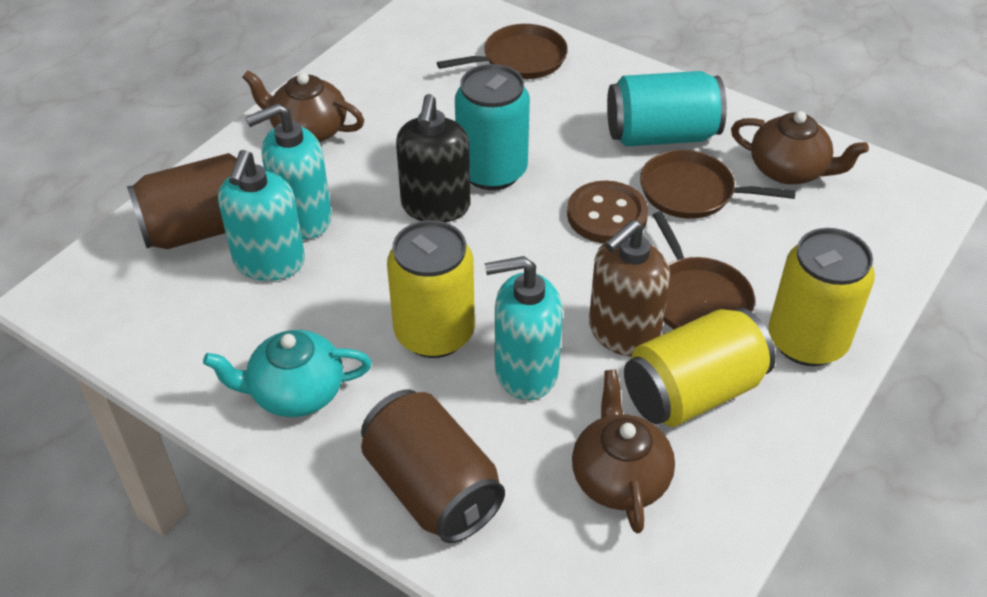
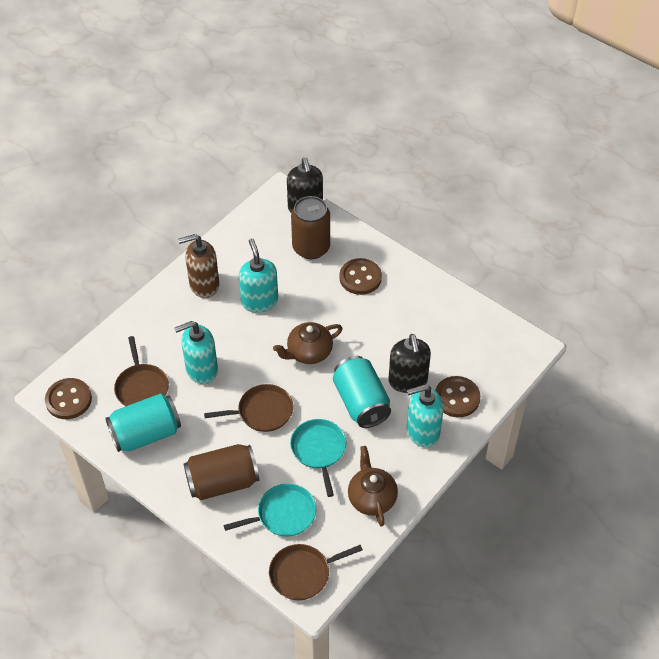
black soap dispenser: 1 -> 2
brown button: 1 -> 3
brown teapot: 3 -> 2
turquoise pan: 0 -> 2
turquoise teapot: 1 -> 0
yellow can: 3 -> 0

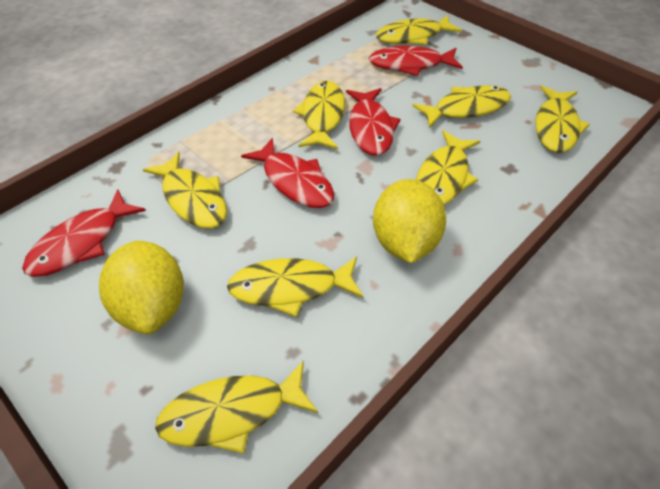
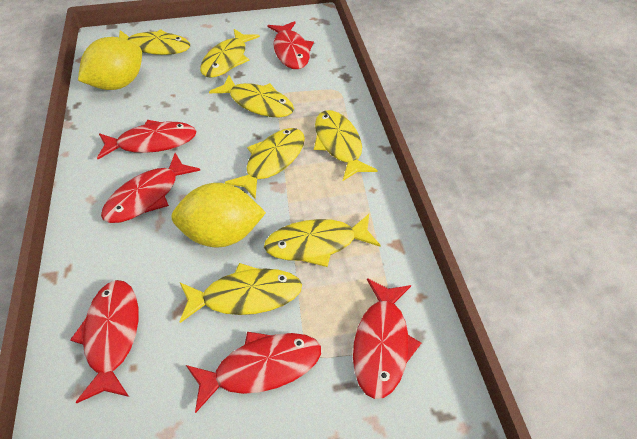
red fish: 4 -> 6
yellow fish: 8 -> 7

--

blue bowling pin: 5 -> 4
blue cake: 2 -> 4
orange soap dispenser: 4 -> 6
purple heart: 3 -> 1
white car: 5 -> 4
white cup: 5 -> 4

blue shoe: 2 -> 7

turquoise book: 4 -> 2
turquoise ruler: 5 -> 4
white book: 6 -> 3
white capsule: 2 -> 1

■ **Task description**: Each line above starting at the one holding "brown teapot: 3 -> 2" and ending at the one holding "yellow fish: 8 -> 7" should be set down exactly as it stands, both ends included, with no pictures.

■ **Response area**:
brown teapot: 3 -> 2
turquoise pan: 0 -> 2
turquoise teapot: 1 -> 0
yellow can: 3 -> 0

red fish: 4 -> 6
yellow fish: 8 -> 7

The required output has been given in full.